* [Exercise details]: Print them exactly: the lines from the beginning of the entries below through the line that contains "relocated | rosquilla", and only those, with the pictures left out.

::::

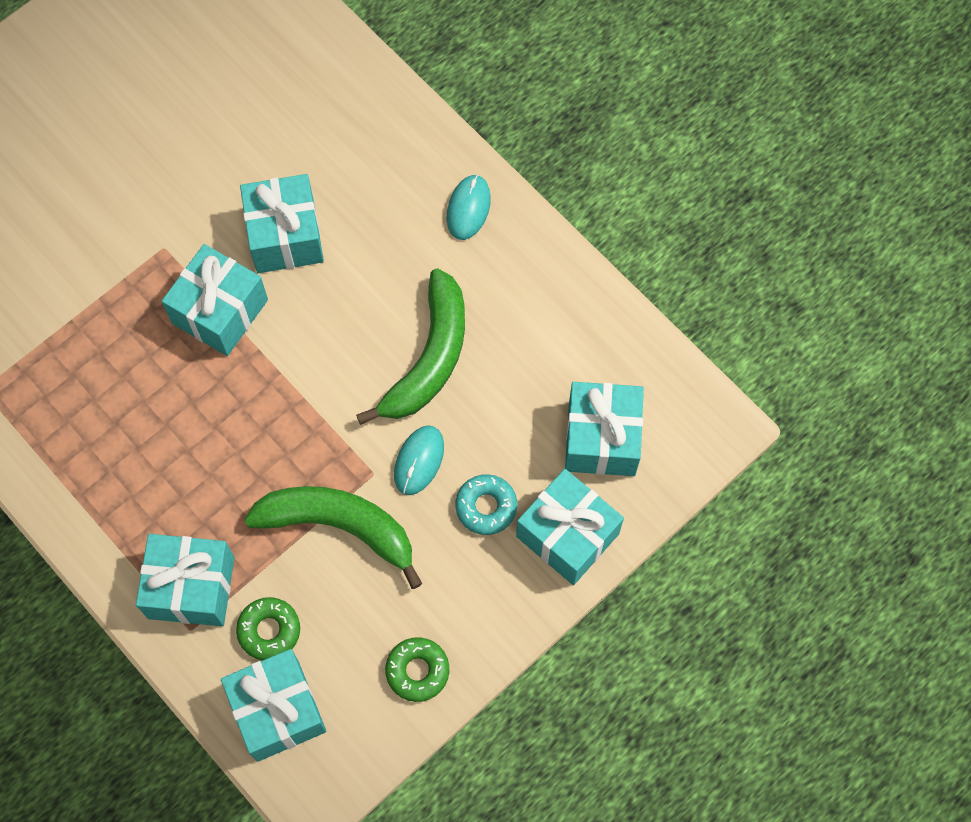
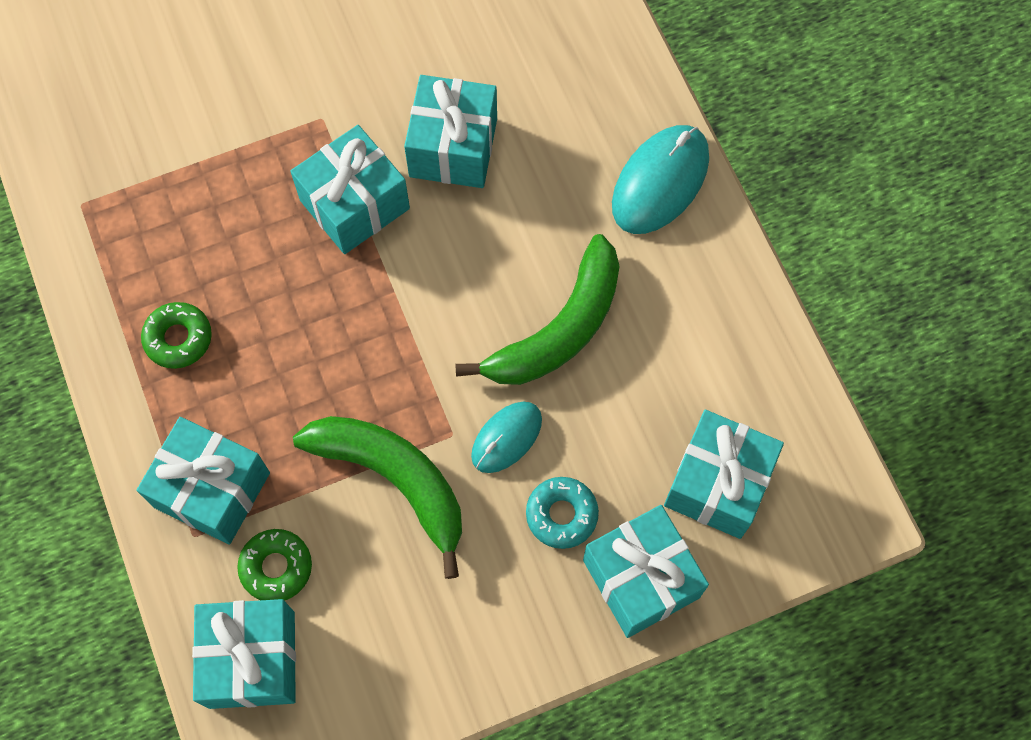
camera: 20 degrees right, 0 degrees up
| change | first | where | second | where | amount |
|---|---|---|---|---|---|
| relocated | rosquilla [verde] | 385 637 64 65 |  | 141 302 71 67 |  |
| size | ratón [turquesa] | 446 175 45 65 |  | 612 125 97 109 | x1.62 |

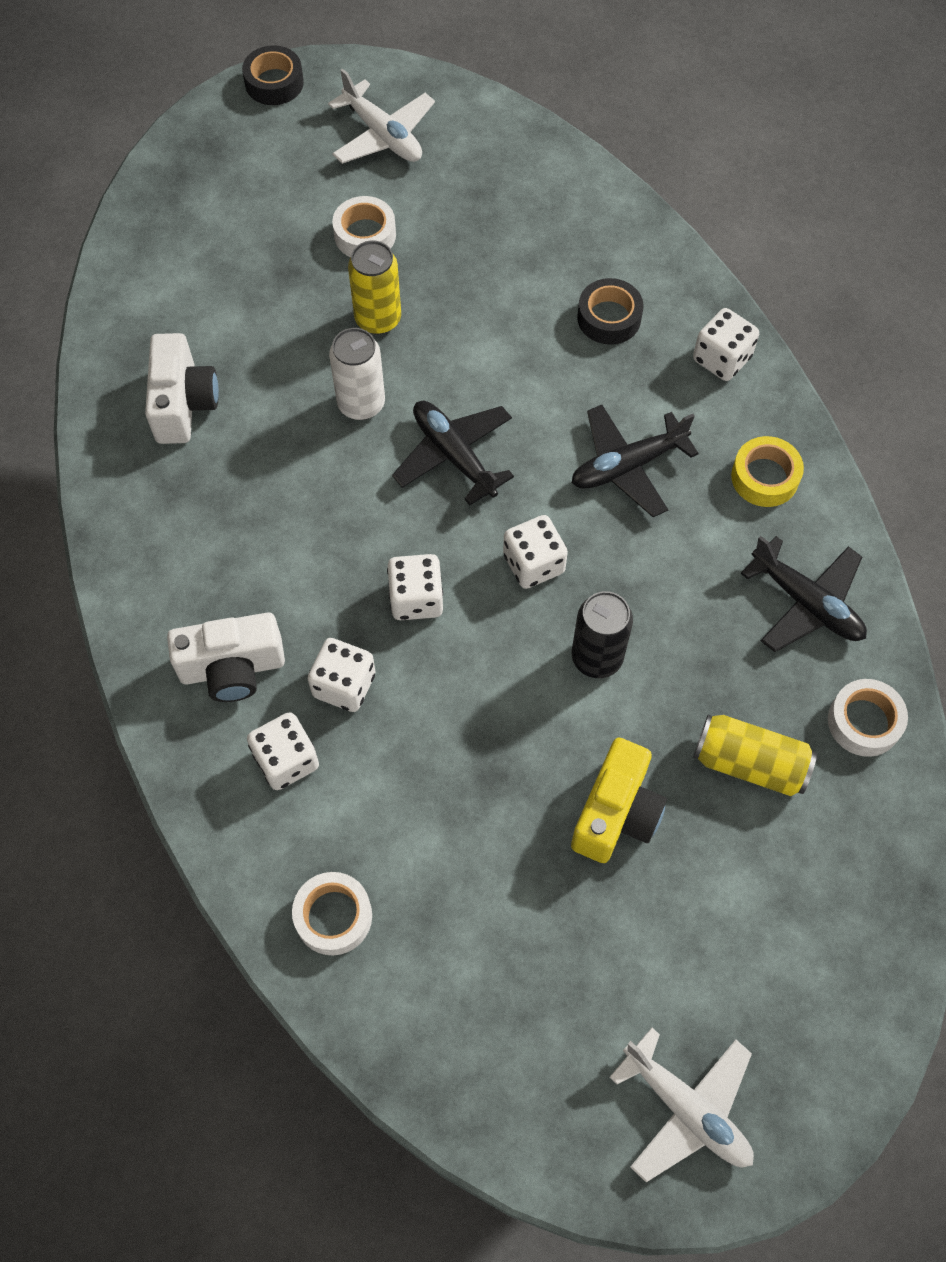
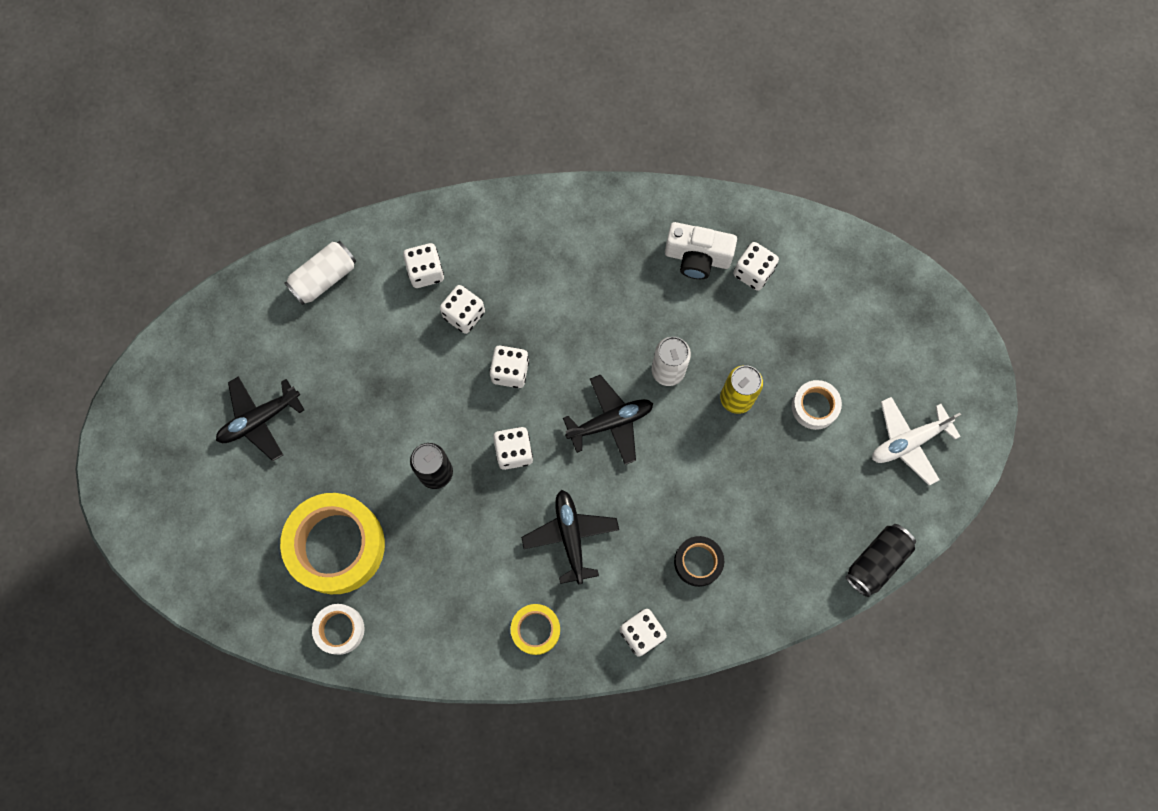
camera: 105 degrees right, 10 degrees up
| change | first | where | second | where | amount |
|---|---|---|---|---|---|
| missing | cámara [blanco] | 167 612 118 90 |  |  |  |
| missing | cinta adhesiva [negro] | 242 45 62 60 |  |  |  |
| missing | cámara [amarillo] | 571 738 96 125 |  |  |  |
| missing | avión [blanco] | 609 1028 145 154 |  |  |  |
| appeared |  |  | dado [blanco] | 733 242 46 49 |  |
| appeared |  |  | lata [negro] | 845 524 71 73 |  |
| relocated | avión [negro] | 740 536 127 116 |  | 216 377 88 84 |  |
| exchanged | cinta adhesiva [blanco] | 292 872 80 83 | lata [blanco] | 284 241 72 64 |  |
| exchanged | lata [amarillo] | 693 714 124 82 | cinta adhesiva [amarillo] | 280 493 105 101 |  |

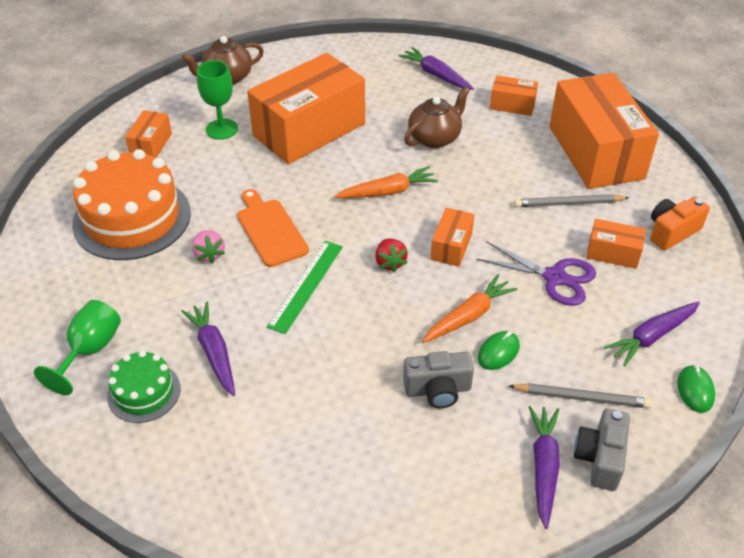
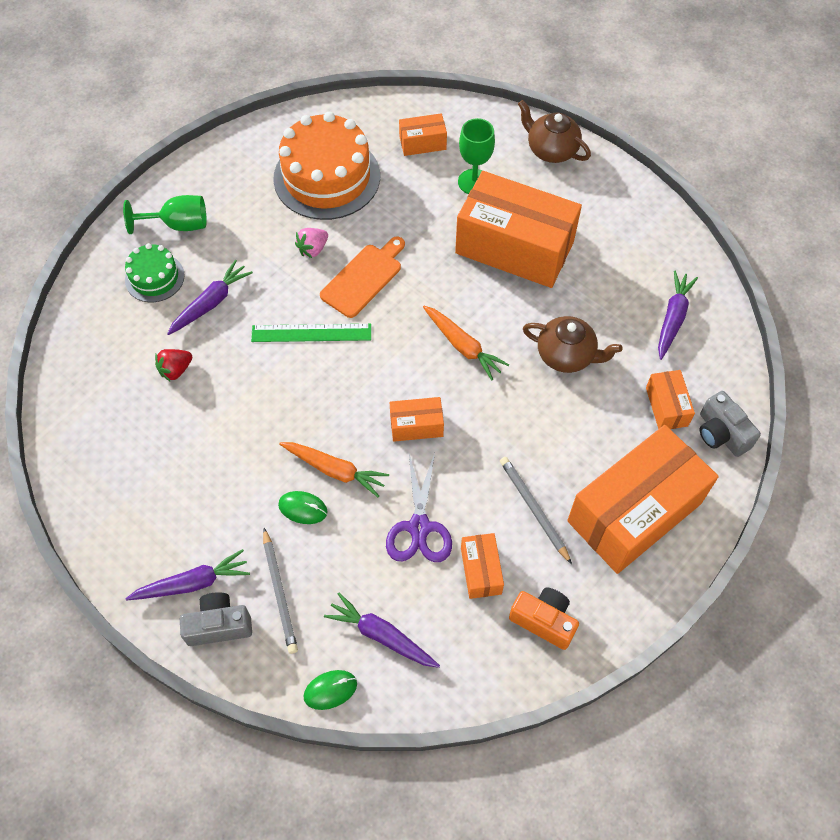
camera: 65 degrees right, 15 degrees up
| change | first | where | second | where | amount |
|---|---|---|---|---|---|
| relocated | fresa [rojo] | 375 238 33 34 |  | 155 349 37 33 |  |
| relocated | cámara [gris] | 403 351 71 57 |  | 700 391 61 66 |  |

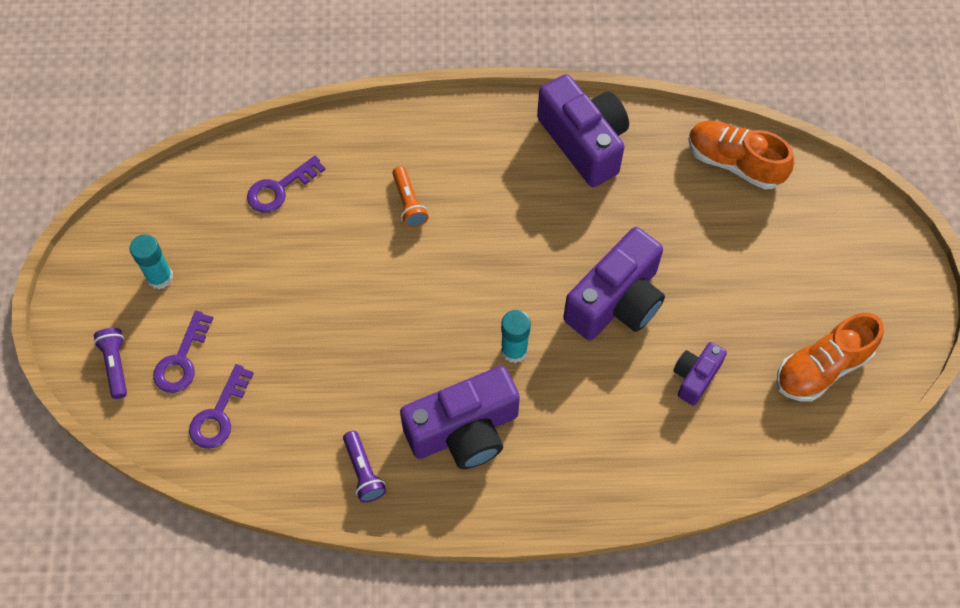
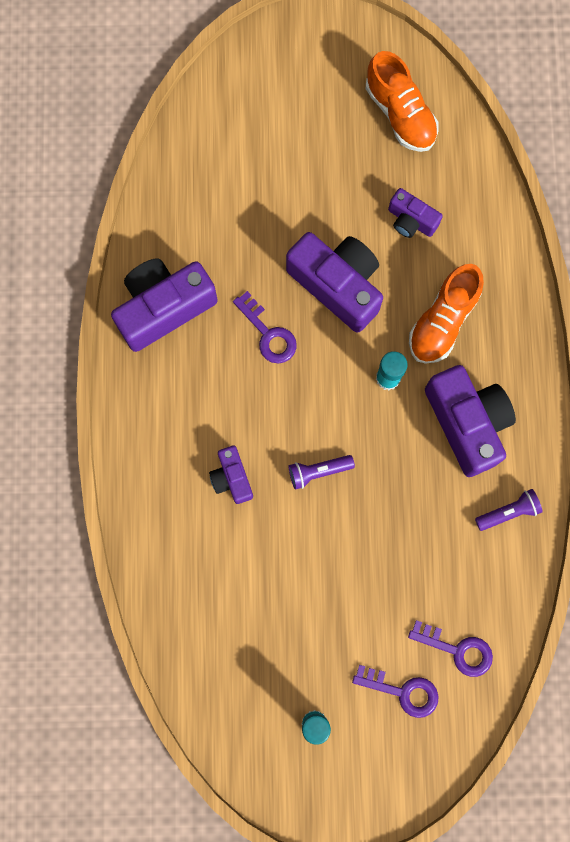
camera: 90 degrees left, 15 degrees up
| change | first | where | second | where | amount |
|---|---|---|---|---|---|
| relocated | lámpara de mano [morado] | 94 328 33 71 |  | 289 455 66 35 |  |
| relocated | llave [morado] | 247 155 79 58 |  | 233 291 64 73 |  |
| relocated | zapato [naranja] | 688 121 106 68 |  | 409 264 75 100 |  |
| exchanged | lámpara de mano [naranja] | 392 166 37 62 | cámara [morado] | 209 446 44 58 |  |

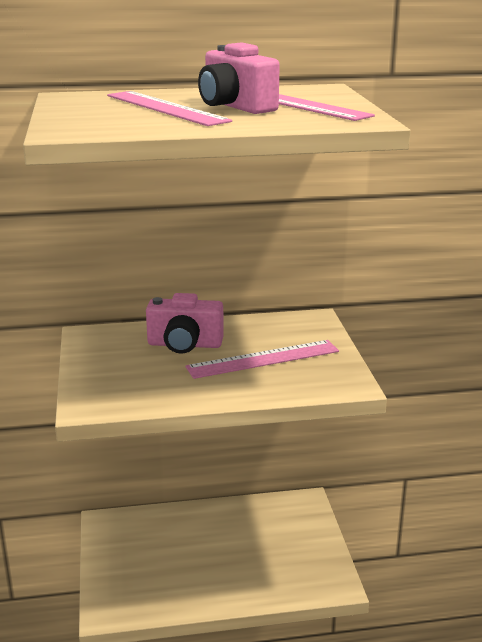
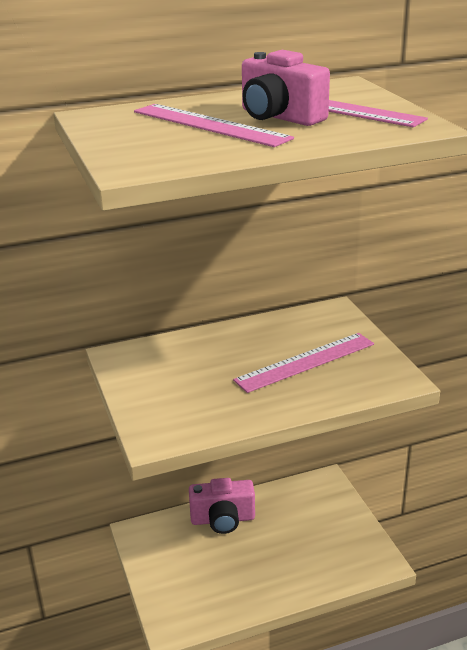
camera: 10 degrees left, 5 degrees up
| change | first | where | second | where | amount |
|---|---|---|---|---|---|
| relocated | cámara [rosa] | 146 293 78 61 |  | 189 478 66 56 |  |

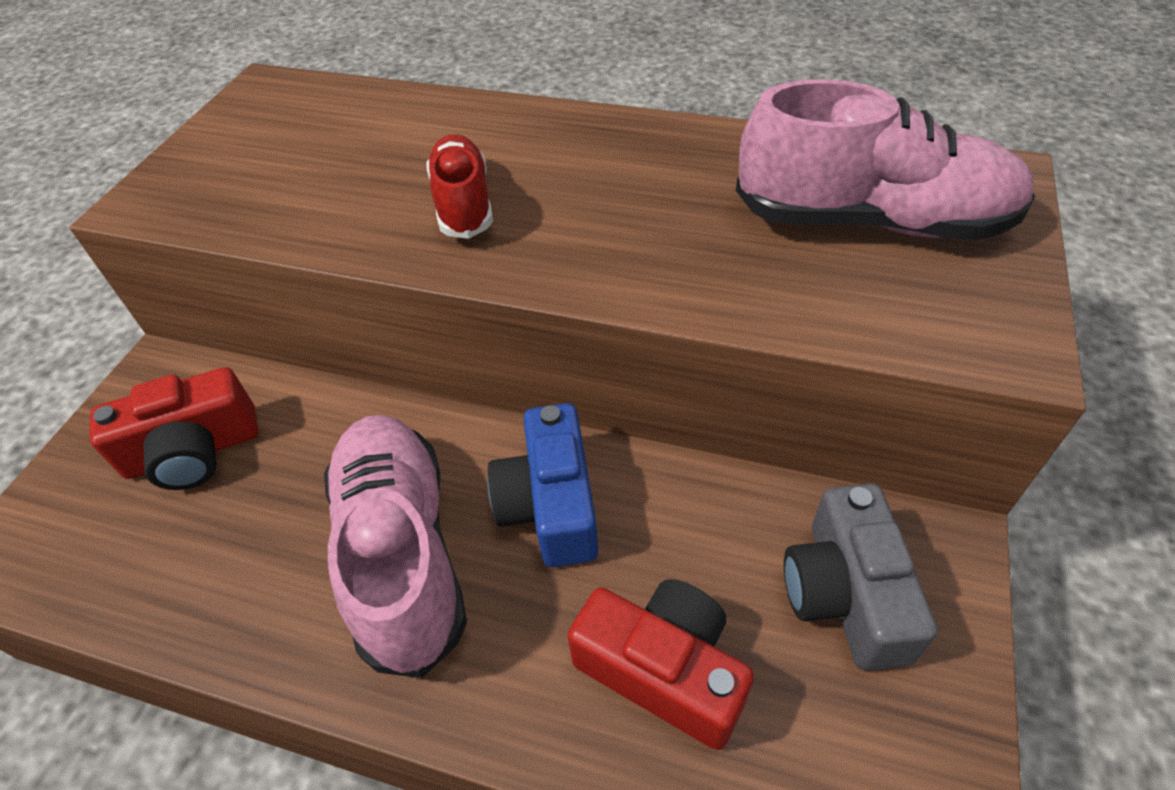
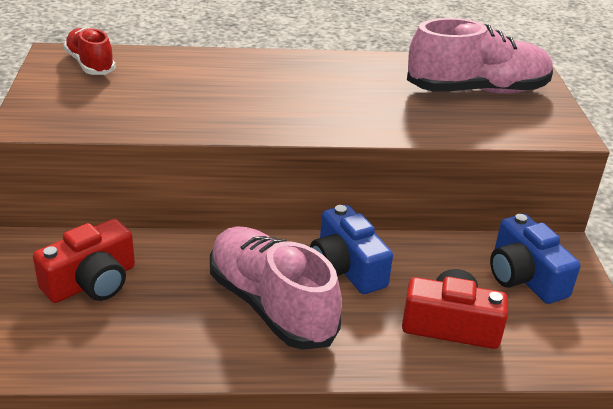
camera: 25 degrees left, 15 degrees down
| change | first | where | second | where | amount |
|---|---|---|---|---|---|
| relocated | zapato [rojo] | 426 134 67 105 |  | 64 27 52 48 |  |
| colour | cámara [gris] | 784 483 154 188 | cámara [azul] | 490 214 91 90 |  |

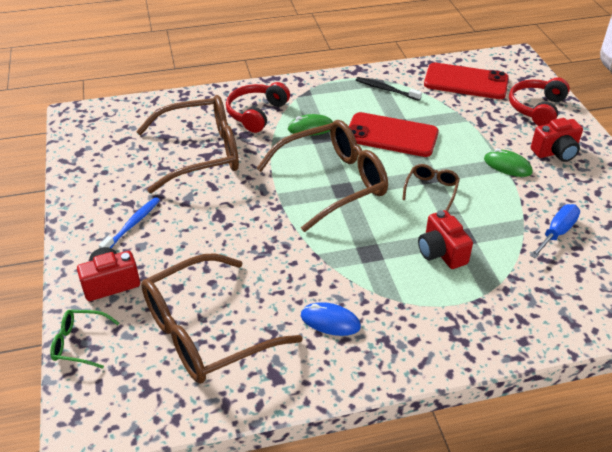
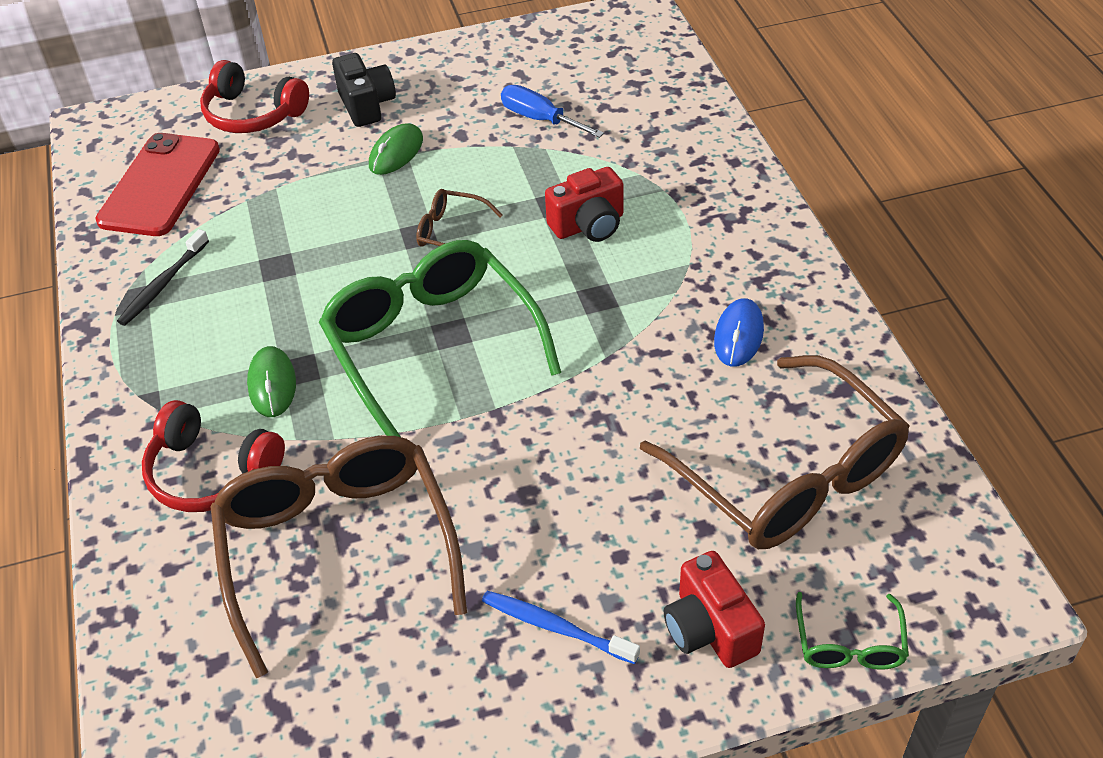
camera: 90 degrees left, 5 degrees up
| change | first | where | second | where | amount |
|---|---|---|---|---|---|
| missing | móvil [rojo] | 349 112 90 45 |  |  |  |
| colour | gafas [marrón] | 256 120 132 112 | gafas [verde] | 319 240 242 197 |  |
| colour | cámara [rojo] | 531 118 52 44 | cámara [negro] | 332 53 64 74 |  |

::::

* [Exercise answer]:
camera: 20 degrees right, 0 degrees up
| change | first | where | second | where | amount |
|---|---|---|---|---|---|
| relocated | rosquilla [verde] | 385 637 64 65 |  | 141 302 71 67 |  |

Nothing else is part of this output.